Image change detection data
==============================

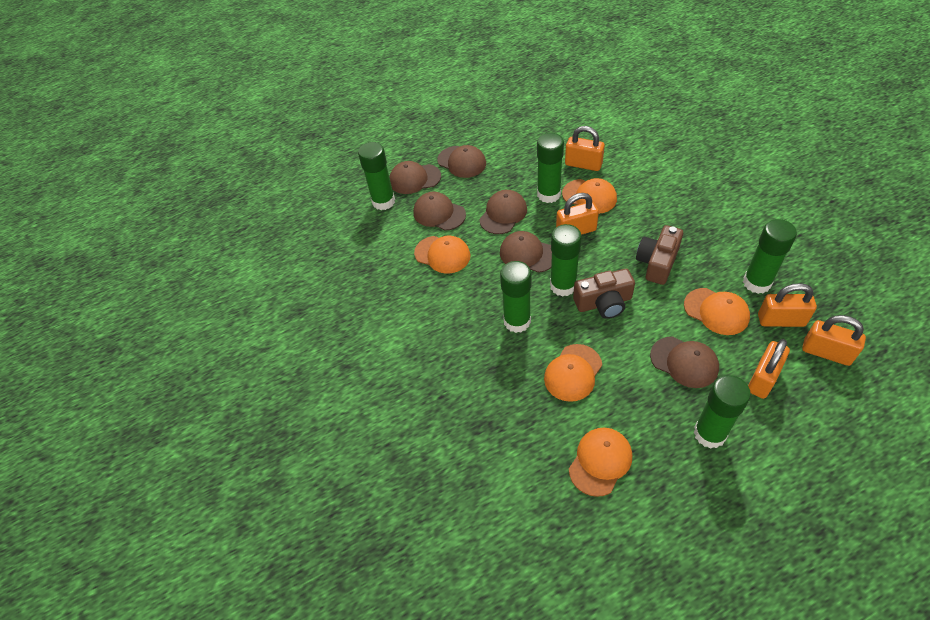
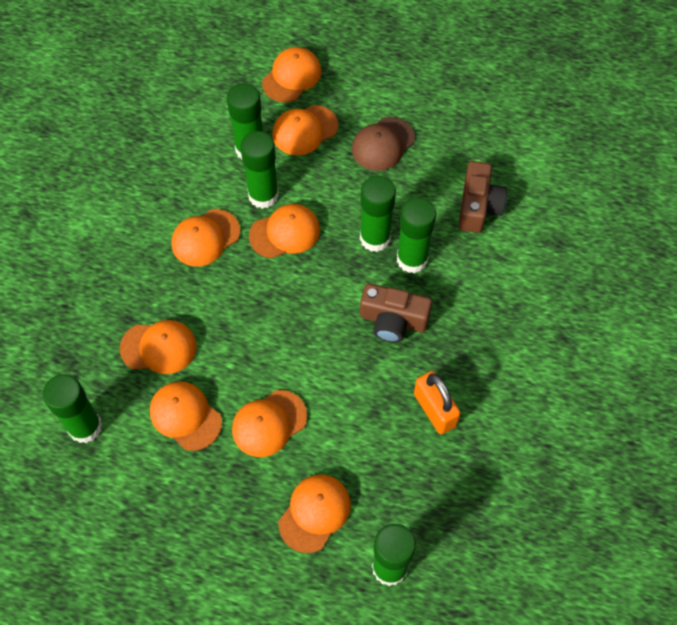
brown cap: 6 -> 1
orange cap: 5 -> 8
orange padlock: 5 -> 1

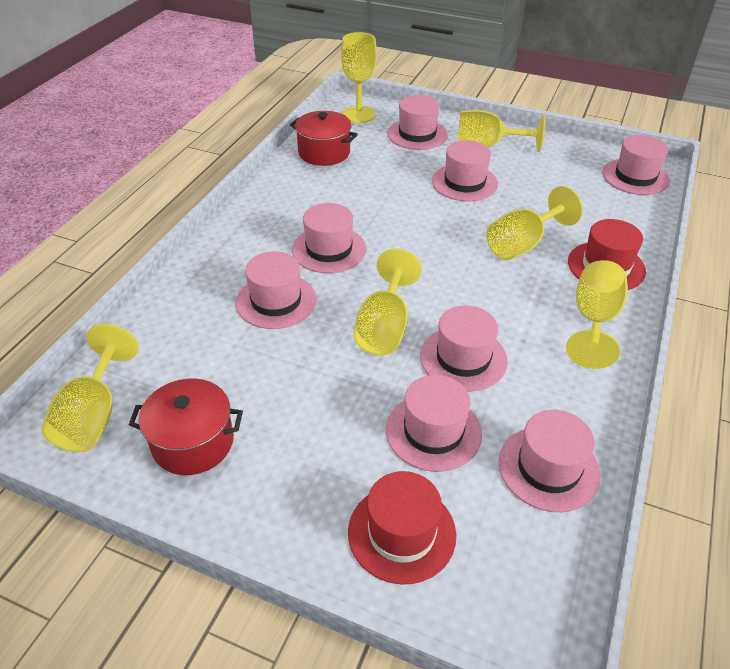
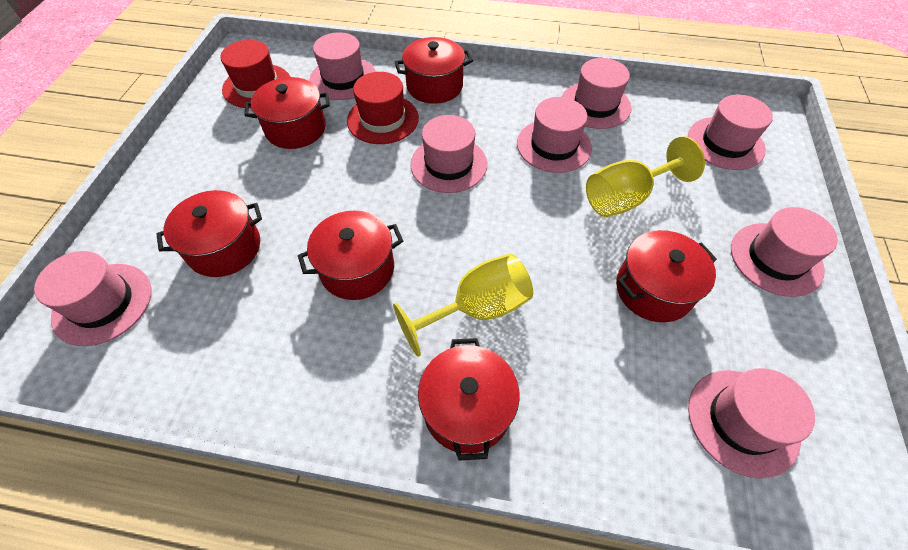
red pot: 2 -> 6
yellow goblet: 6 -> 2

==============================

WORK REQUEST
Would you copy every entry exactly as it stands, leaving out the pictures?

SOLUTION TO THIS EXERCISE
brown cap: 6 -> 1
orange cap: 5 -> 8
orange padlock: 5 -> 1

red pot: 2 -> 6
yellow goblet: 6 -> 2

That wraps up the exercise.